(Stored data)
□ □ □ □

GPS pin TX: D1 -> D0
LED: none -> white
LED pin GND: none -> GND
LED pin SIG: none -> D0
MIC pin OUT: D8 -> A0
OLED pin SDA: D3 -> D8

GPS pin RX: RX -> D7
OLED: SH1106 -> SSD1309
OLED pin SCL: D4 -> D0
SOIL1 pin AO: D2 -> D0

□ □ □ □

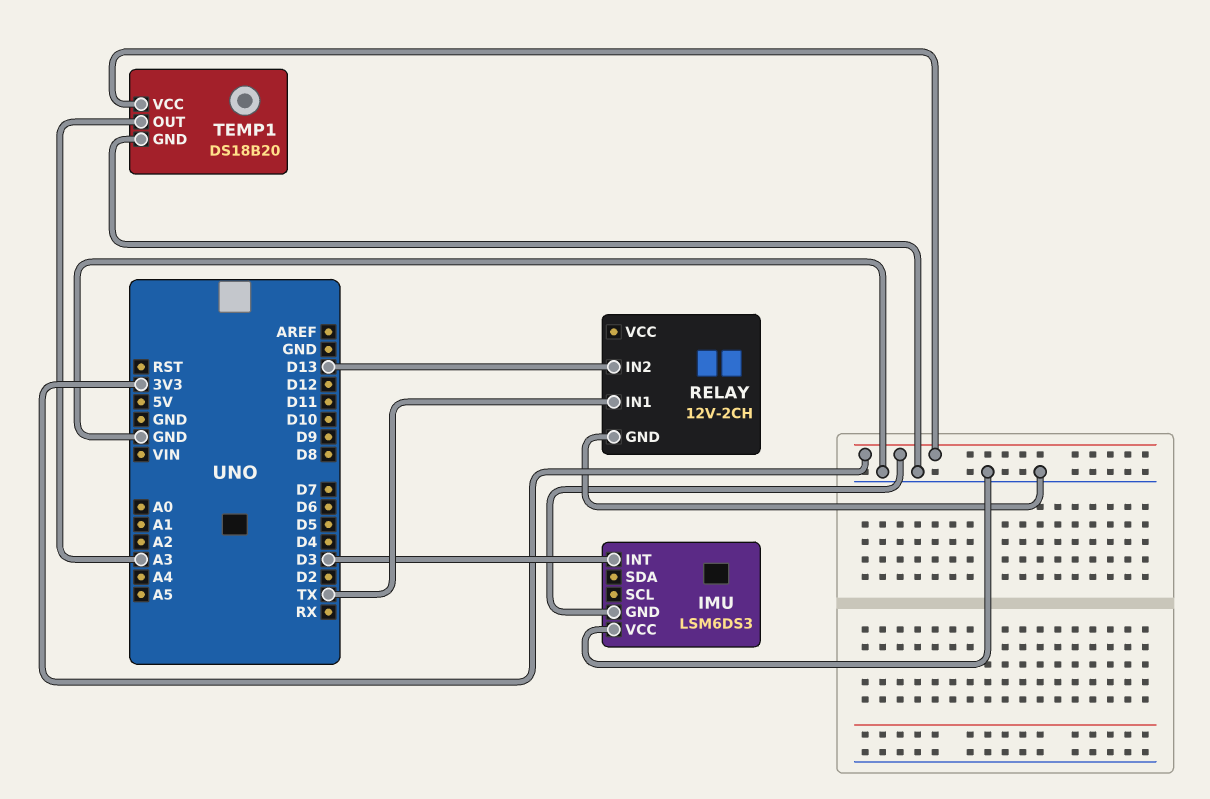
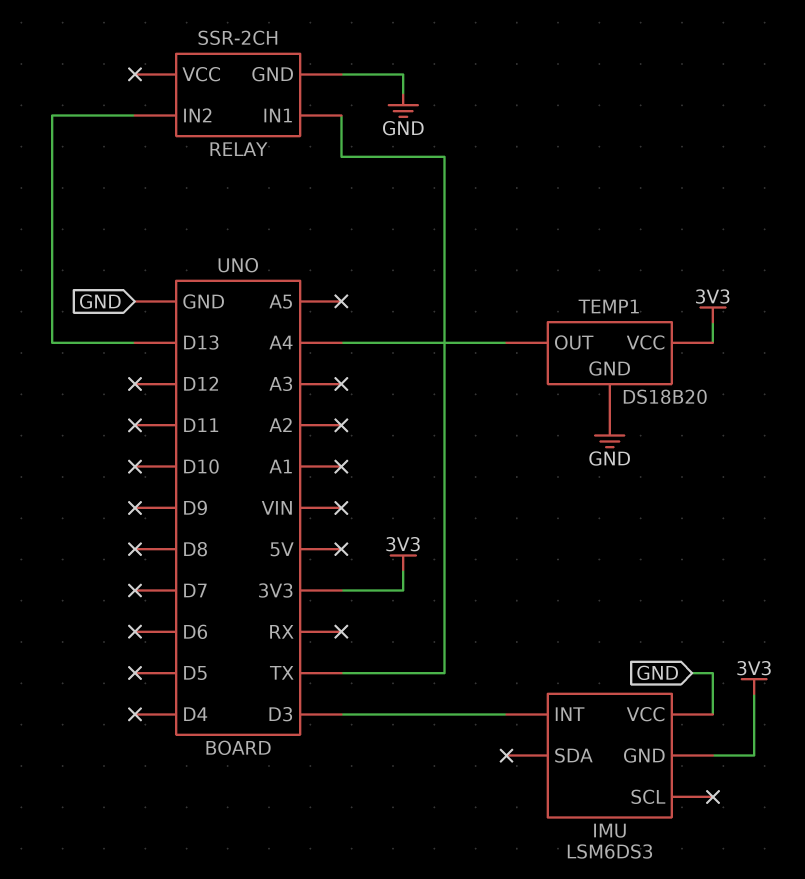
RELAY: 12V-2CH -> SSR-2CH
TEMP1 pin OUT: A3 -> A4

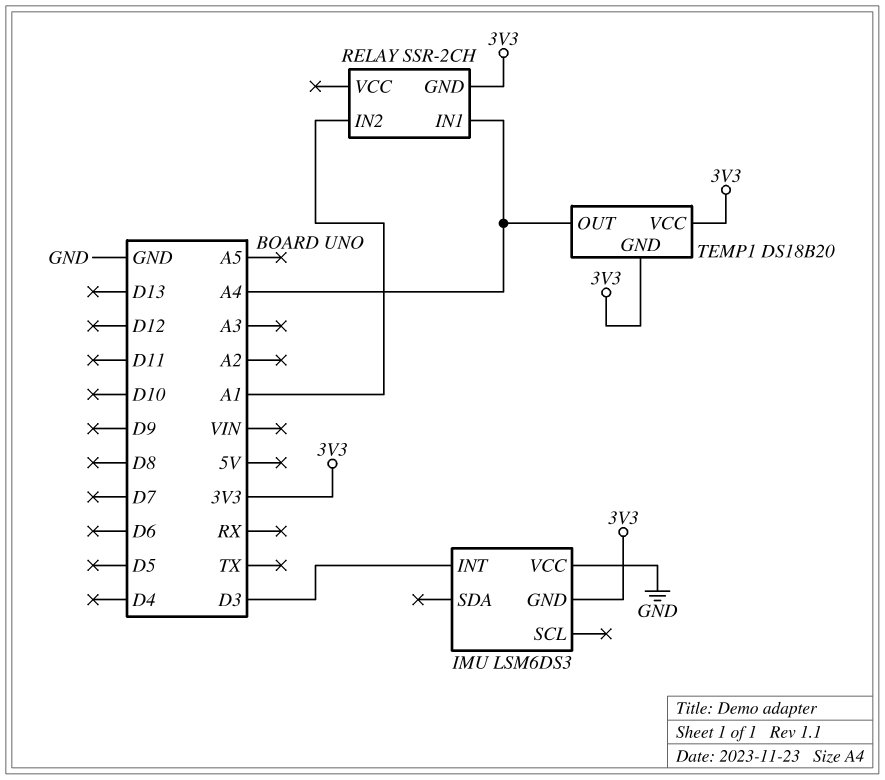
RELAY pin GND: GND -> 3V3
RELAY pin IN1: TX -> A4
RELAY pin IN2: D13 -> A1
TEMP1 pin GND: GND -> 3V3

□ □ □ □

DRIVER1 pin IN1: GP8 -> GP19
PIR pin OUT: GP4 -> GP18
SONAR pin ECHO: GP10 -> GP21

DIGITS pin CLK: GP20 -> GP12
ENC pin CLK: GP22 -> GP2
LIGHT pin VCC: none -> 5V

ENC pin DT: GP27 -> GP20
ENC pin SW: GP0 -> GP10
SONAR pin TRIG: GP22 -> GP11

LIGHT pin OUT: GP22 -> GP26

□ □ □ □

Exercise requirements: Extract each line holding the word "LIGHT" from the records.

Task result:
LIGHT pin VCC: none -> 5V
LIGHT pin OUT: GP22 -> GP26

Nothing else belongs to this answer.